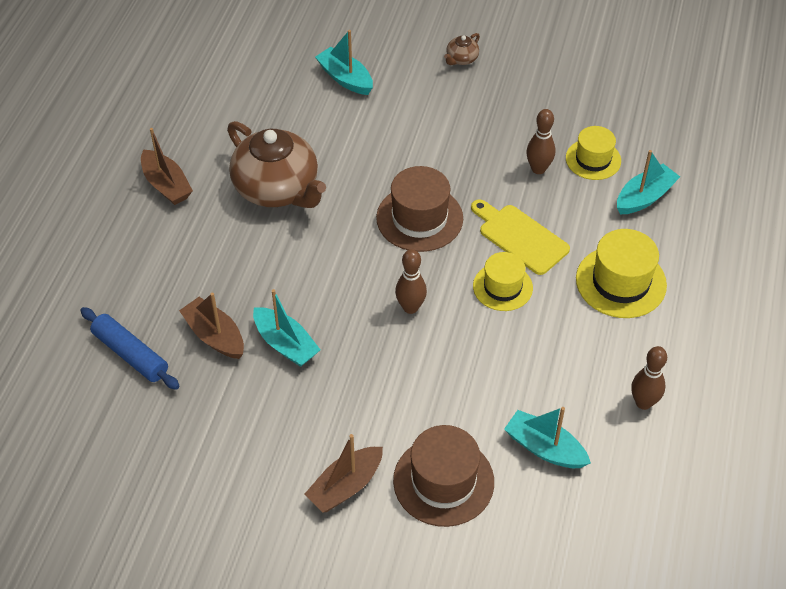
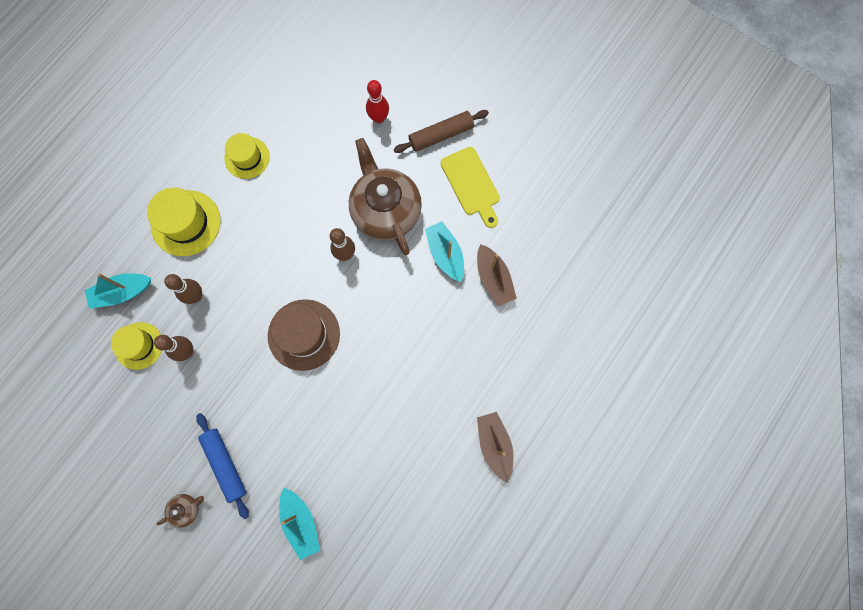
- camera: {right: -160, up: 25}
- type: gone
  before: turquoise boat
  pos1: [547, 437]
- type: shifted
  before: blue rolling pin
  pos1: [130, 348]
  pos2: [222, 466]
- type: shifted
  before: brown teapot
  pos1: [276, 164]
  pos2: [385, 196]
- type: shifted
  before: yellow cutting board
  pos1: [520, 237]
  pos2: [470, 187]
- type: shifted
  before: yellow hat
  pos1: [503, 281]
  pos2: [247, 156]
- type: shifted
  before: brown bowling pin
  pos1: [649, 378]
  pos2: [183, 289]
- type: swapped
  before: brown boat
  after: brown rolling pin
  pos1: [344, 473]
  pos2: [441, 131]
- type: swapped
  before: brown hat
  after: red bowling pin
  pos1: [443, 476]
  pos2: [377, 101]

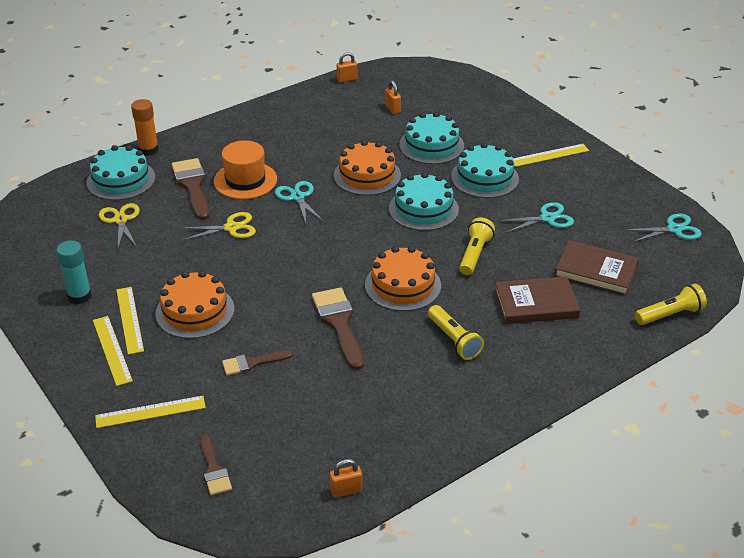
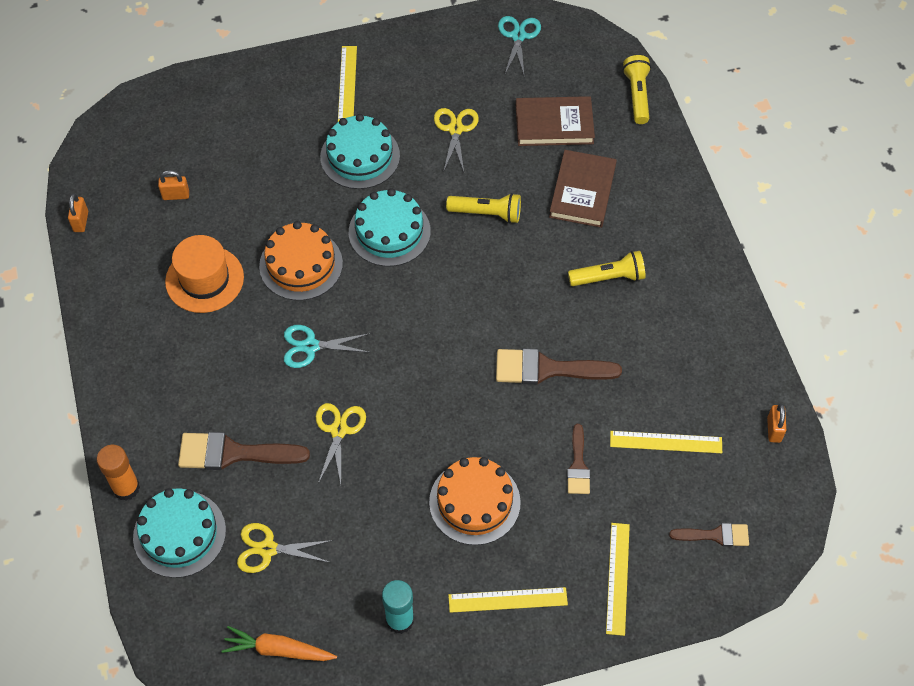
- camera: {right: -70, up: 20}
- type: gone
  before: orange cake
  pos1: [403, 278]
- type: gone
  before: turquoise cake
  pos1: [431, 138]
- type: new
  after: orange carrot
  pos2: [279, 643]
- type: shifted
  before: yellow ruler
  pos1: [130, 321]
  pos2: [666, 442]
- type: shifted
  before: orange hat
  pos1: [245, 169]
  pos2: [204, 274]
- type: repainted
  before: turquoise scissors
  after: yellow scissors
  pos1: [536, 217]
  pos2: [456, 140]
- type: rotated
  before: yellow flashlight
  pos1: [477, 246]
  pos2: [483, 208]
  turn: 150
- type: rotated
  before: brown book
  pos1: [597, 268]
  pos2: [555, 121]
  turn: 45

═══

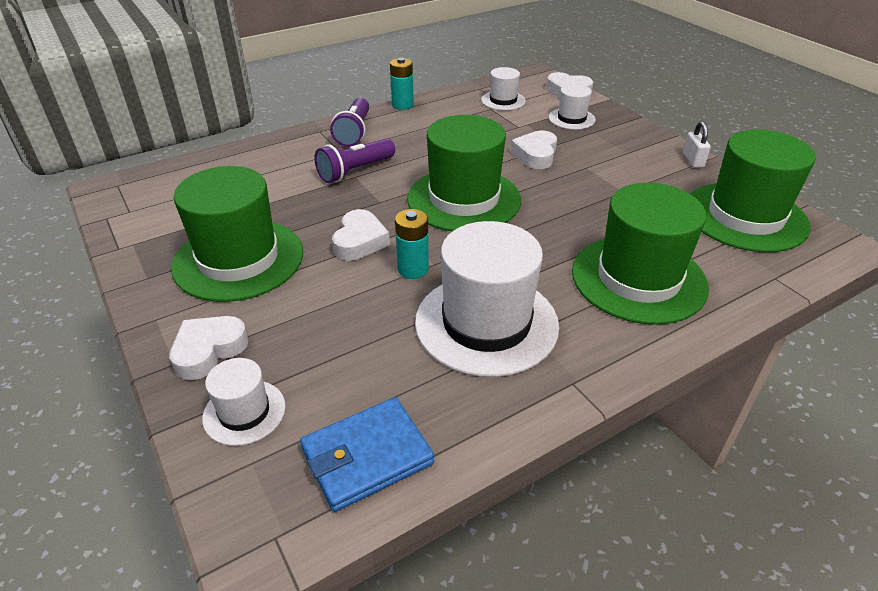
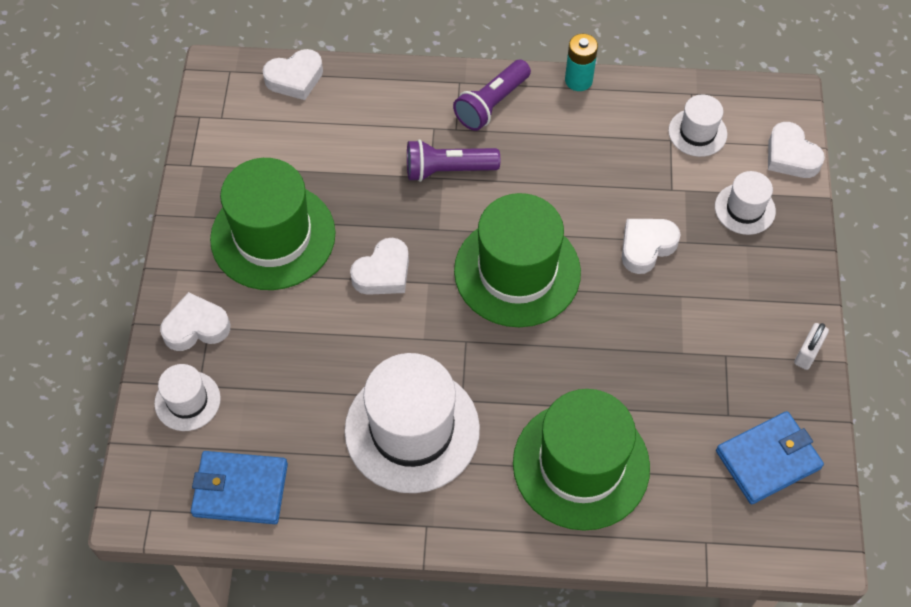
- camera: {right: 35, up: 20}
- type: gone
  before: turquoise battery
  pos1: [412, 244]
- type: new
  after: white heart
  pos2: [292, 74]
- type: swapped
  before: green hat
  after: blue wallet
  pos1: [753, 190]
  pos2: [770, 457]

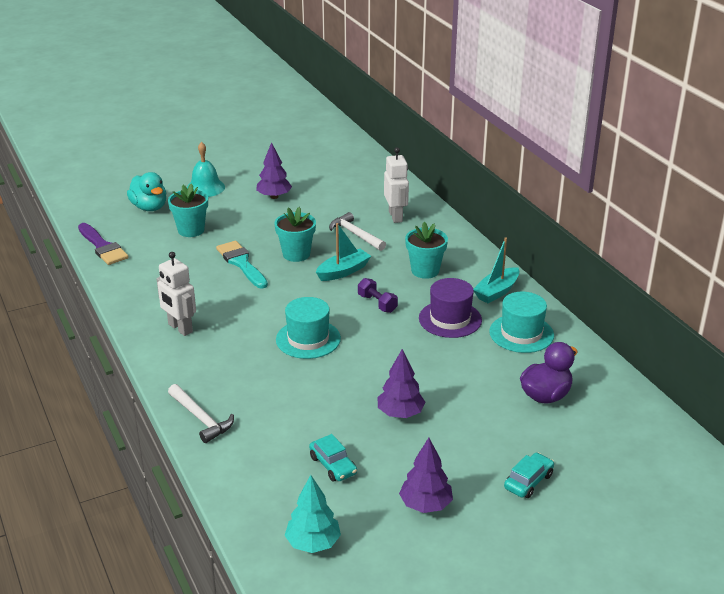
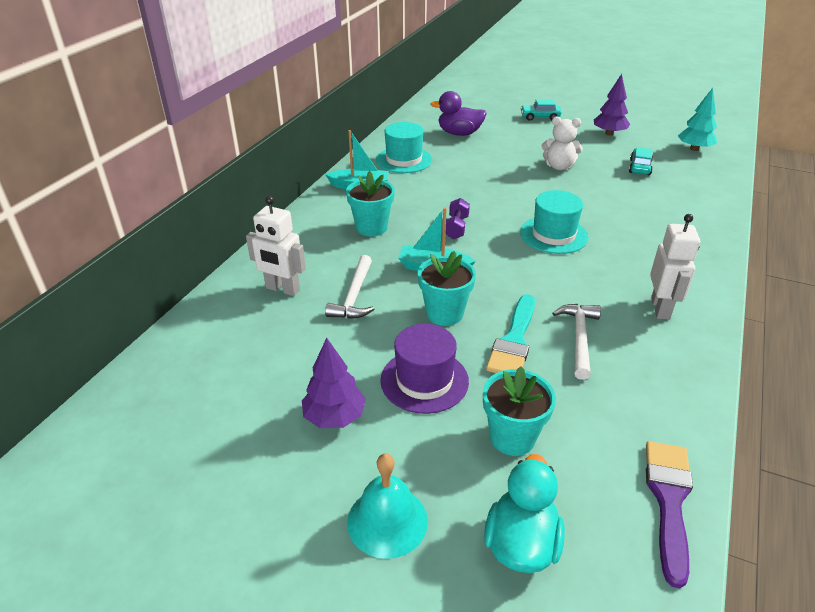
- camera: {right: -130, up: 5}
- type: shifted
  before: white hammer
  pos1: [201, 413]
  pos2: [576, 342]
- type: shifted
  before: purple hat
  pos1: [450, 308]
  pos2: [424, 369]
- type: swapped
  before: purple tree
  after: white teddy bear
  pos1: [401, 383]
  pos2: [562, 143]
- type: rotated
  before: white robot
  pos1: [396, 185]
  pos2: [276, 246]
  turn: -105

═══

Start with the line with "pos2: [441, 131]" in the listing above and stop after the line with "after: yellow scissors". Write out exactly the lines in that stretch and no others, without pictures.

ANSWER BELOW:
  pos2: [441, 131]
- type: swapped
  before: brown hat
  after: red bowling pin
  pos1: [443, 476]
  pos2: [377, 101]

- camera: {right: -70, up: 20}
- type: gone
  before: orange cake
  pos1: [403, 278]
- type: gone
  before: turquoise cake
  pos1: [431, 138]
- type: new
  after: orange carrot
  pos2: [279, 643]
- type: shifted
  before: yellow ruler
  pos1: [130, 321]
  pos2: [666, 442]
- type: shifted
  before: orange hat
  pos1: [245, 169]
  pos2: [204, 274]
- type: repainted
  before: turquoise scissors
  after: yellow scissors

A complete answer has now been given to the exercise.